**WHAT IS REQUIRED**. Which lines run from the one containing "(308, 98) = (203, 305): white" to the end of the entries below? Reproduce them exactly, both ends included.

[Dataset records]
◆ ◆ ◆ ◆ ◆ ◆ ◆
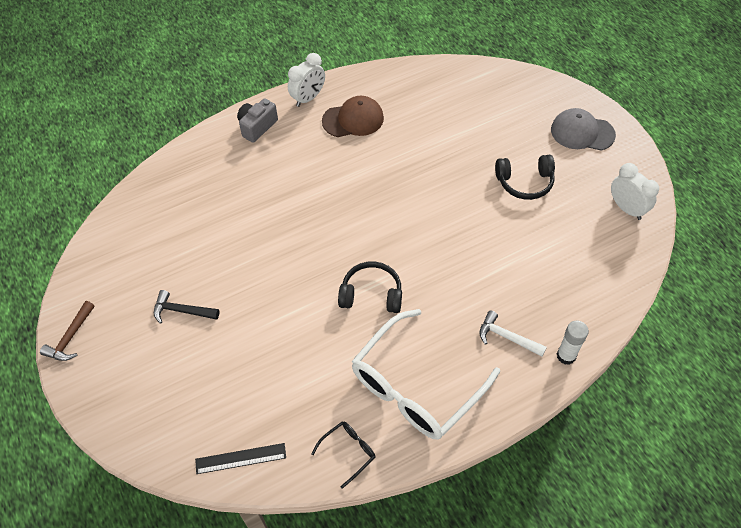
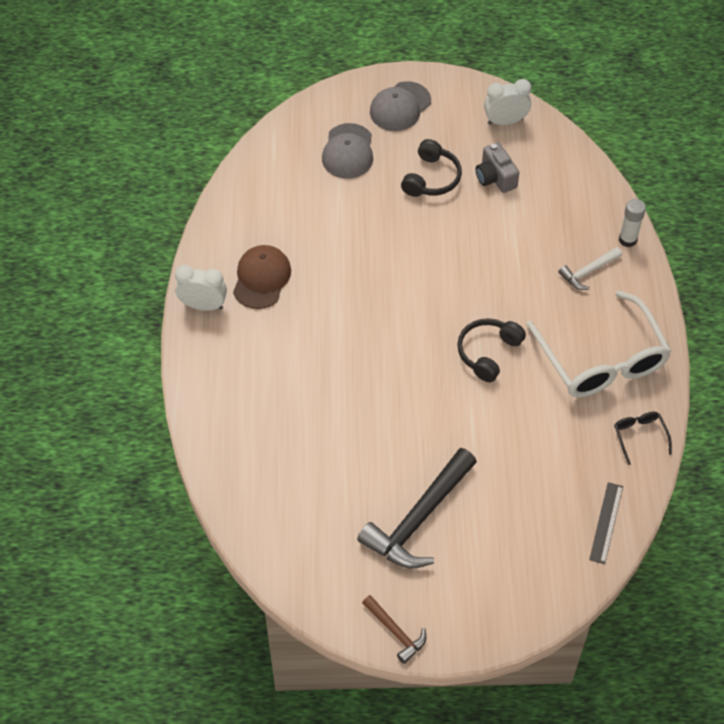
camera: 65 degrees left, 0 degrees up
(182, 311) = (419, 519): black hammer -> black hammer, size x1.96
(257, 127) = (213, 368): grey camera -> grey camera (495, 177)
(308, 98) = (203, 305): white clock -> white clock turned 60 degrees counterclockwise
(510, 119) = (348, 151): none -> grey cap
◆ ◆ ◆ ◆ ◆ ◆ ◆
**ANSWER AREA**.
(308, 98) = (203, 305): white clock -> white clock turned 60 degrees counterclockwise
(510, 119) = (348, 151): none -> grey cap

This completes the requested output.